PROBLEM REQUIREMENTS:
Only lines holding "button" are needed; copy each of them from the data below.

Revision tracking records
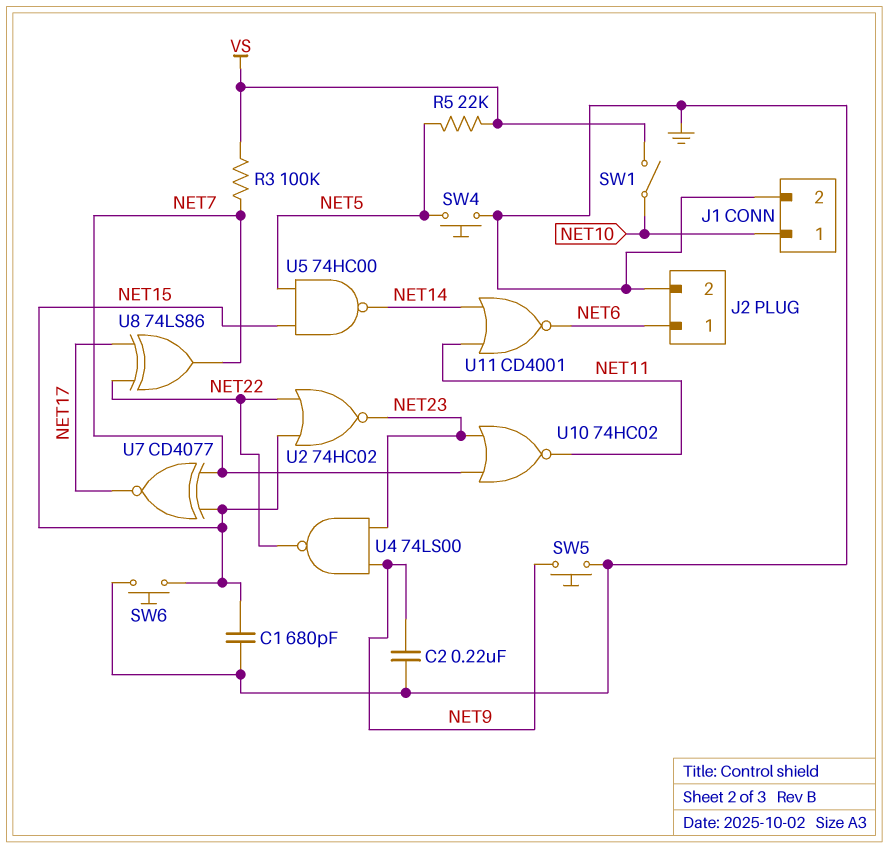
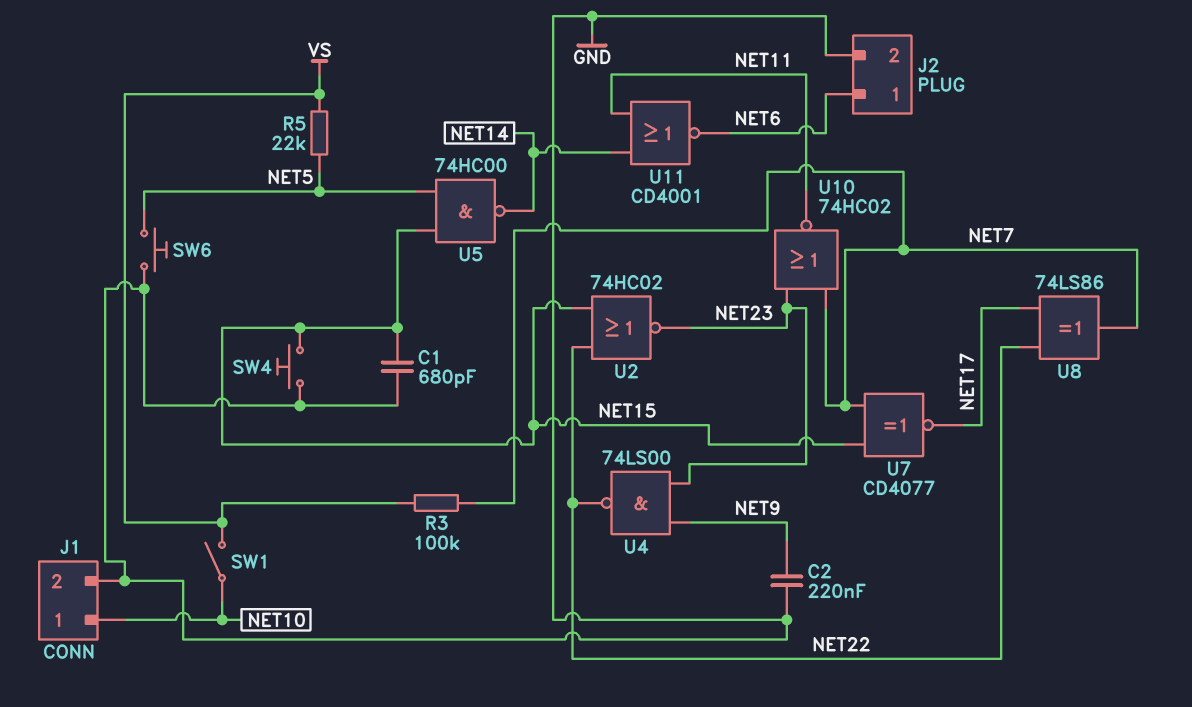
SW4: button (GND, NET5) -> button (GND, NET15)
SW5: button (GND, NET9) -> none
SW6: button (GND, NET15) -> button (GND, NET5)

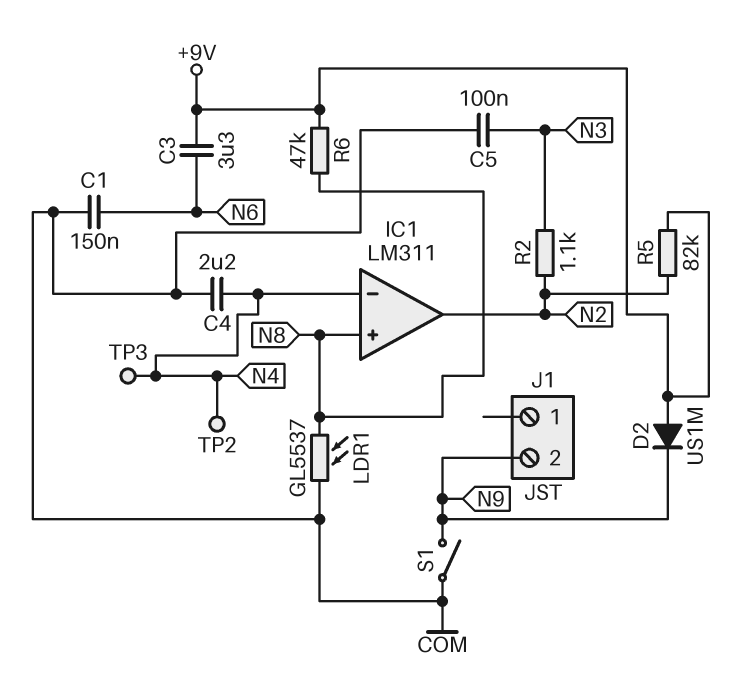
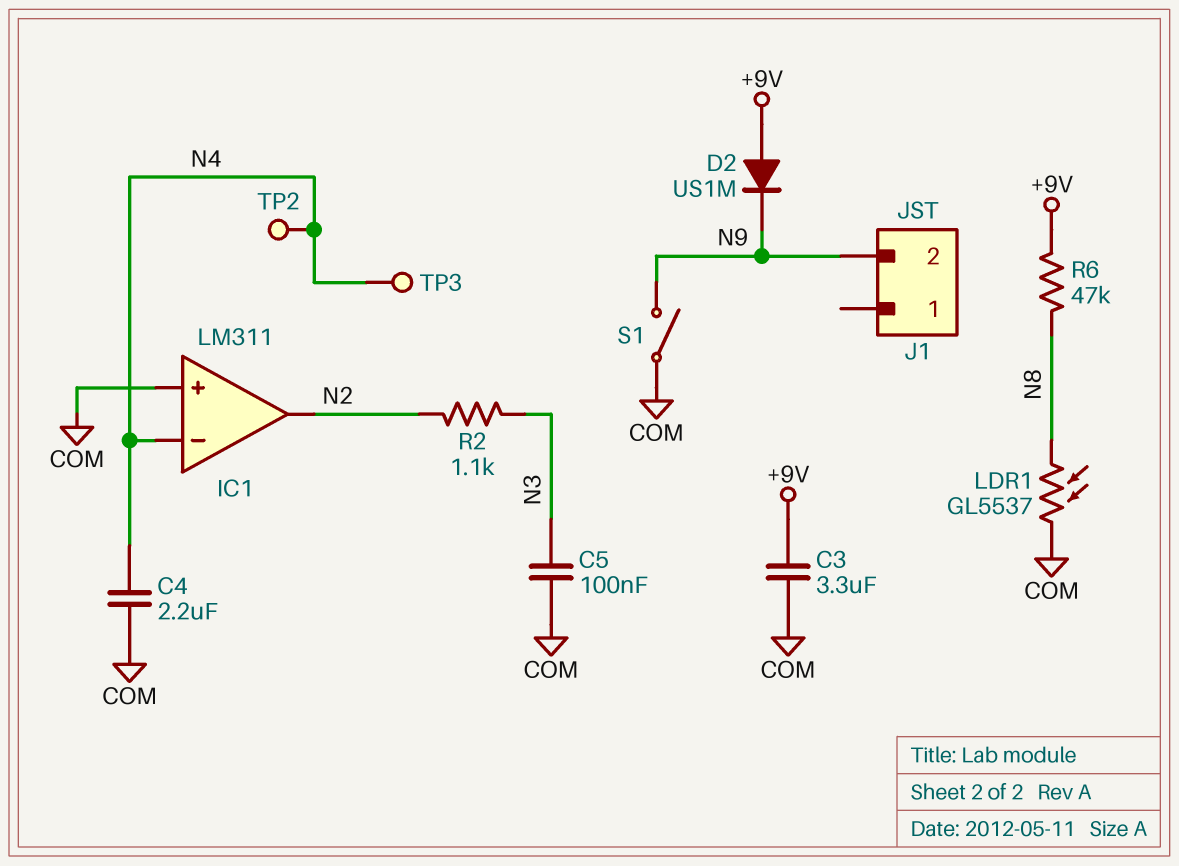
C1: 150nF (COM, N6) -> none
C3: 3.3uF (+9V, N6) -> 3.3uF (+9V, COM)
IC1 pin in+: N8 -> COM
R5: 82k (+9V, N2) -> none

OUTPUT FOR THIS TASK:
SW4: button (GND, NET5) -> button (GND, NET15)
SW5: button (GND, NET9) -> none
SW6: button (GND, NET15) -> button (GND, NET5)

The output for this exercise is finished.